***** DATASET CONTENT *****

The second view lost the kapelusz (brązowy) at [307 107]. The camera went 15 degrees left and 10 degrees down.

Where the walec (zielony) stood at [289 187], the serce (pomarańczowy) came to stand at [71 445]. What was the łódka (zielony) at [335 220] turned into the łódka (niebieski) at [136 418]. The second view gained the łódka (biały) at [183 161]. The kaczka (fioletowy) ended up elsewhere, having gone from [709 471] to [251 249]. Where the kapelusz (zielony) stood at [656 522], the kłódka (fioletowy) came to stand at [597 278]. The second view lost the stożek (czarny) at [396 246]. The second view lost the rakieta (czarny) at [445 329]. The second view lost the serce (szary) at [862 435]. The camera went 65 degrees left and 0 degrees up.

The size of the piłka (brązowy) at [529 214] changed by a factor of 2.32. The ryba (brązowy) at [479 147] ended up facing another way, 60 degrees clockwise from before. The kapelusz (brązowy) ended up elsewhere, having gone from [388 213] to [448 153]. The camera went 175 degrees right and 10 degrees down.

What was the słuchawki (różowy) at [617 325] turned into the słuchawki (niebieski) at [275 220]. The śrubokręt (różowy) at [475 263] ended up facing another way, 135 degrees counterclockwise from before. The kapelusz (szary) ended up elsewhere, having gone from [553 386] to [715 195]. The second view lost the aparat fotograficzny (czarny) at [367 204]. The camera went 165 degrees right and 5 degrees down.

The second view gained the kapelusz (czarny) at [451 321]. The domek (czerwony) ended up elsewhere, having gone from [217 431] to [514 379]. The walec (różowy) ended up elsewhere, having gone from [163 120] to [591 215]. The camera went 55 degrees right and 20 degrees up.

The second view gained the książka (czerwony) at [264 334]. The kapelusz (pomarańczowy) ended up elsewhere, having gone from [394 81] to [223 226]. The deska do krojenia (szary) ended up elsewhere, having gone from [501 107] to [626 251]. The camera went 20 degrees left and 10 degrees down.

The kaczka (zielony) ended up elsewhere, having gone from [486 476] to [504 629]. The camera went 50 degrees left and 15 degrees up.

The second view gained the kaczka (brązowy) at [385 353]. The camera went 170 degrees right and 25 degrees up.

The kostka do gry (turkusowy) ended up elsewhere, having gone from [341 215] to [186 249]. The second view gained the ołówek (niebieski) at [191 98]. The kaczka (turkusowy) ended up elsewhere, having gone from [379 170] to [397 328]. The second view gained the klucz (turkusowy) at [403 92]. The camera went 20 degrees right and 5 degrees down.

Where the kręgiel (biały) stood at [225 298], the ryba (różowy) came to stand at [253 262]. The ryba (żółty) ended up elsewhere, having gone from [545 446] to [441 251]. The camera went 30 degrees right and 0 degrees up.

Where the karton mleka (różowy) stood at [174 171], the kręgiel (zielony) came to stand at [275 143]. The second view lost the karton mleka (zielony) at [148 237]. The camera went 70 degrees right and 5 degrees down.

*****

» ABOUT THIS TASK
The lines from the one containing "The second view gained the książka" through the end of the data are to be copied exactly, the first and last of them included.

» SOLUTION FOR THIS TASK
The second view gained the książka (czerwony) at [264 334]. The kapelusz (pomarańczowy) ended up elsewhere, having gone from [394 81] to [223 226]. The deska do krojenia (szary) ended up elsewhere, having gone from [501 107] to [626 251]. The camera went 20 degrees left and 10 degrees down.

The kaczka (zielony) ended up elsewhere, having gone from [486 476] to [504 629]. The camera went 50 degrees left and 15 degrees up.

The second view gained the kaczka (brązowy) at [385 353]. The camera went 170 degrees right and 25 degrees up.

The kostka do gry (turkusowy) ended up elsewhere, having gone from [341 215] to [186 249]. The second view gained the ołówek (niebieski) at [191 98]. The kaczka (turkusowy) ended up elsewhere, having gone from [379 170] to [397 328]. The second view gained the klucz (turkusowy) at [403 92]. The camera went 20 degrees right and 5 degrees down.

Where the kręgiel (biały) stood at [225 298], the ryba (różowy) came to stand at [253 262]. The ryba (żółty) ended up elsewhere, having gone from [545 446] to [441 251]. The camera went 30 degrees right and 0 degrees up.

Where the karton mleka (różowy) stood at [174 171], the kręgiel (zielony) came to stand at [275 143]. The second view lost the karton mleka (zielony) at [148 237]. The camera went 70 degrees right and 5 degrees down.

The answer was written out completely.